__SOURCE RECORDS__:
- - -

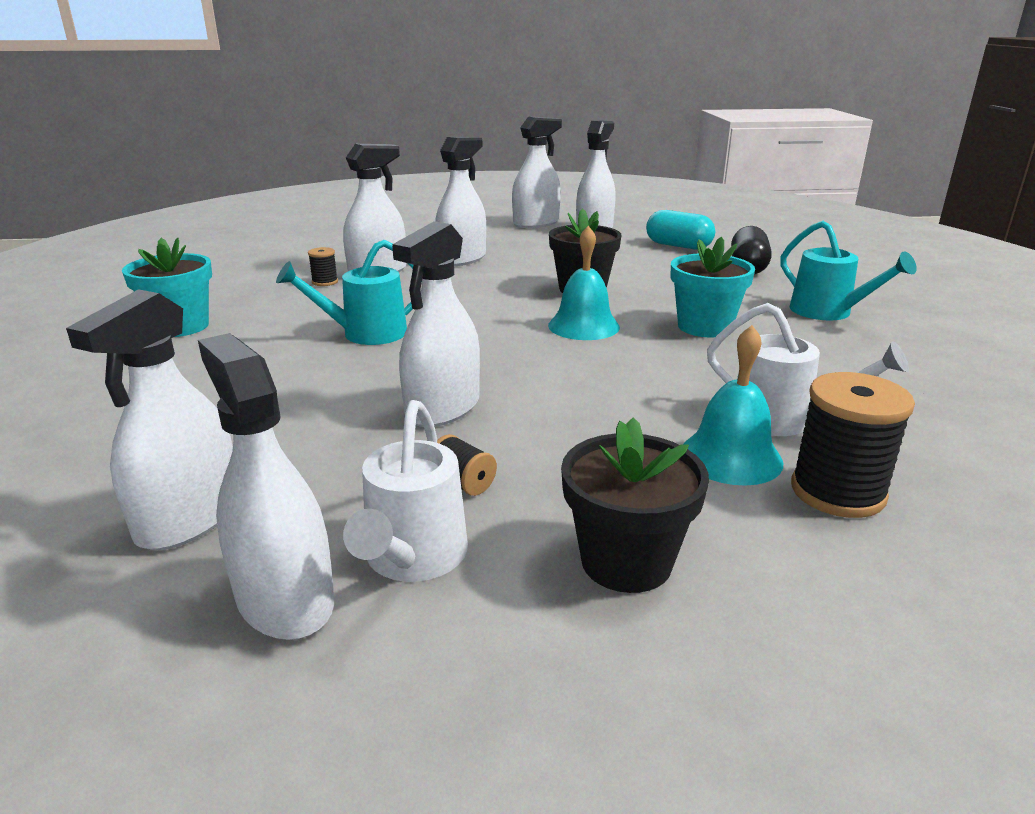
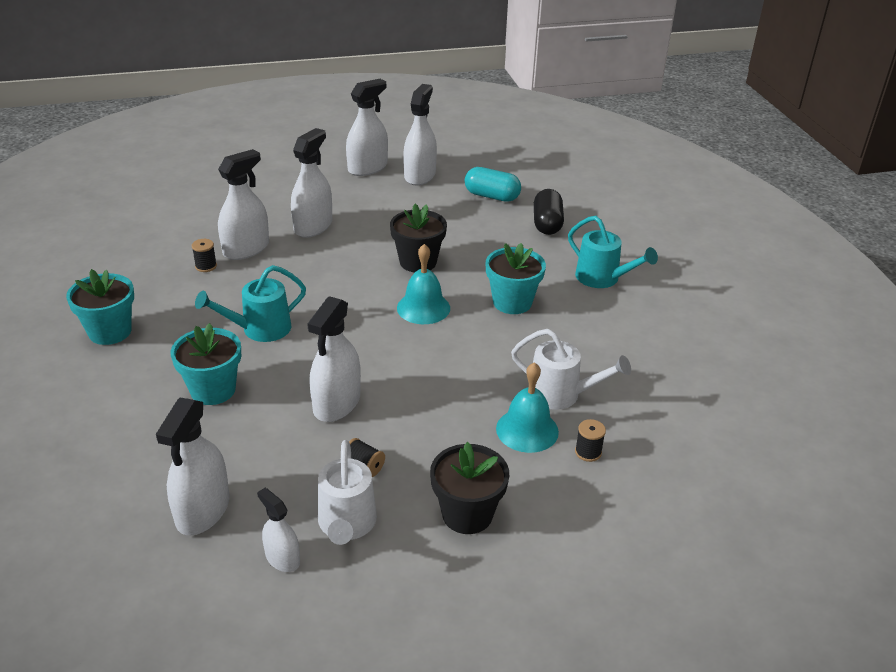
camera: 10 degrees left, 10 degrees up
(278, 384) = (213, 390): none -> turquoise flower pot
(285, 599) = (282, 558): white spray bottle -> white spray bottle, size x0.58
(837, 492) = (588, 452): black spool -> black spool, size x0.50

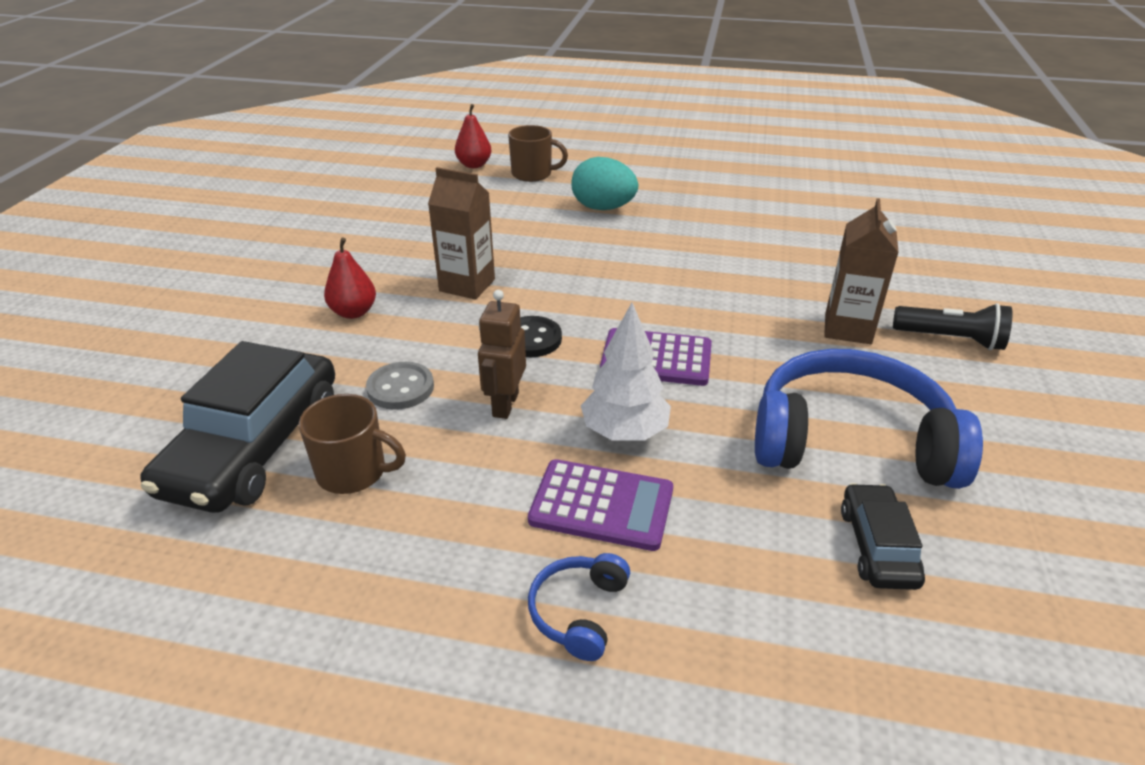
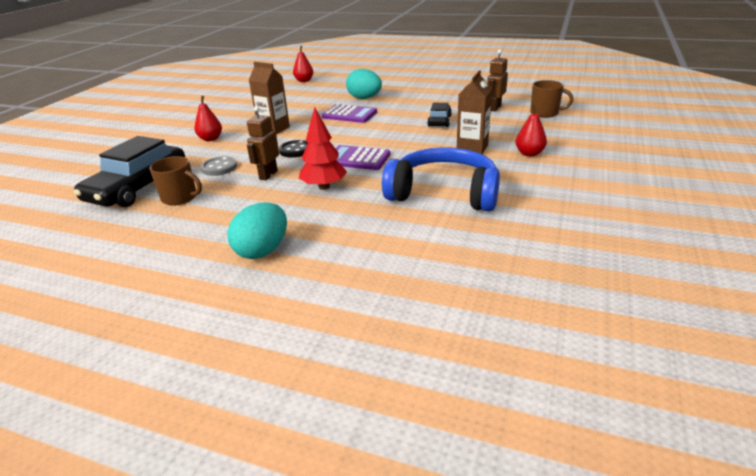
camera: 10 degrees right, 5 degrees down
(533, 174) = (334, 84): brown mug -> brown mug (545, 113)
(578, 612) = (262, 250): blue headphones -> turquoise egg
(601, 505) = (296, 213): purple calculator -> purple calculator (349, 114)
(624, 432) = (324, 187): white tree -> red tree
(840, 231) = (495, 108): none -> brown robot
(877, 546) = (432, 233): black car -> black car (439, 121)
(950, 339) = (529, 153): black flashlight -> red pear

- - -

__AIM OF THE EXERCISE__:
Could you reproduce the listing above word for word while leaving out its pictures?

__OUTPUT OF THE EXERCISE__:
camera: 10 degrees left, 10 degrees up
(278, 384) = (213, 390): none -> turquoise flower pot
(285, 599) = (282, 558): white spray bottle -> white spray bottle, size x0.58
(837, 492) = (588, 452): black spool -> black spool, size x0.50

camera: 10 degrees right, 5 degrees down
(533, 174) = (334, 84): brown mug -> brown mug (545, 113)
(578, 612) = (262, 250): blue headphones -> turquoise egg
(601, 505) = (296, 213): purple calculator -> purple calculator (349, 114)
(624, 432) = (324, 187): white tree -> red tree
(840, 231) = (495, 108): none -> brown robot
(877, 546) = (432, 233): black car -> black car (439, 121)
(950, 339) = (529, 153): black flashlight -> red pear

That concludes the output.